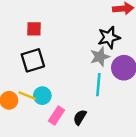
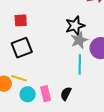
black star: (109, 37) -> (75, 26), moved
cyan circle: (42, 96) -> (28, 94), moved
pink rectangle: (56, 115) -> (46, 94), turned -42

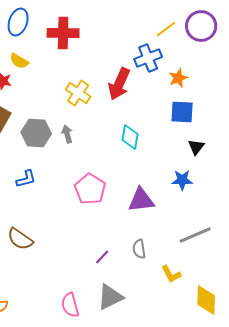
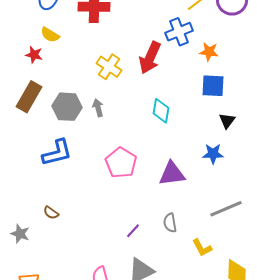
orange star: (178, 78) -> (209, 52), turned 30
blue L-shape: (26, 179) -> (57, 153), size x1.5
brown semicircle: (20, 239) -> (51, 213), size x0.6

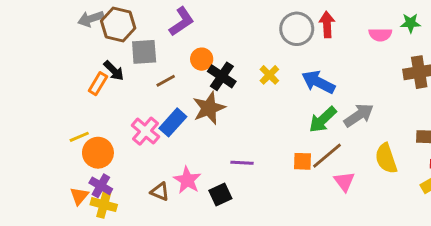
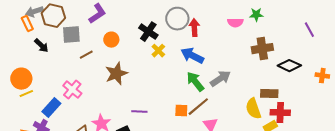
red arrow: (327, 24) -> (194, 28), moved
black arrow: (114, 71) -> (41, 46), moved
black cross: (222, 76) -> (148, 32), moved
orange rectangle: (98, 84) -> (27, 24), moved, turned -56
green arrow: (323, 120) -> (195, 82), turned 95
blue rectangle: (173, 122) -> (51, 108), moved
orange circle: (98, 153) -> (21, 79), moved
yellow semicircle: (386, 158) -> (253, 109), moved

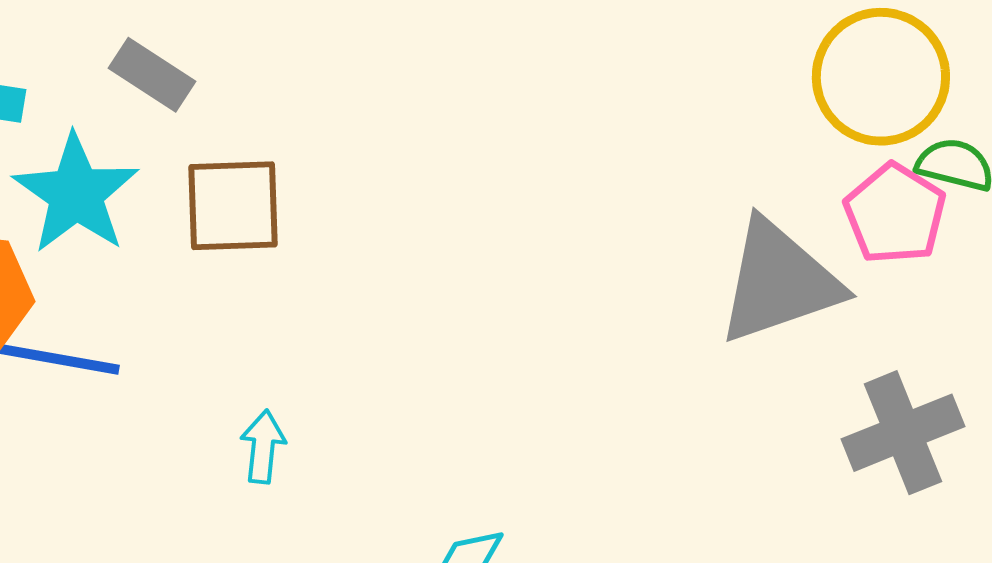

# EXERCISE BRIEF
Could the entries above be copied out exactly, with no pictures included?

# REPLY
black star: (109, 37) -> (75, 26), moved
cyan circle: (42, 96) -> (28, 94), moved
pink rectangle: (56, 115) -> (46, 94), turned -42

orange star: (178, 78) -> (209, 52), turned 30
blue L-shape: (26, 179) -> (57, 153), size x1.5
brown semicircle: (20, 239) -> (51, 213), size x0.6

red arrow: (327, 24) -> (194, 28), moved
black arrow: (114, 71) -> (41, 46), moved
black cross: (222, 76) -> (148, 32), moved
orange rectangle: (98, 84) -> (27, 24), moved, turned -56
green arrow: (323, 120) -> (195, 82), turned 95
blue rectangle: (173, 122) -> (51, 108), moved
orange circle: (98, 153) -> (21, 79), moved
yellow semicircle: (386, 158) -> (253, 109), moved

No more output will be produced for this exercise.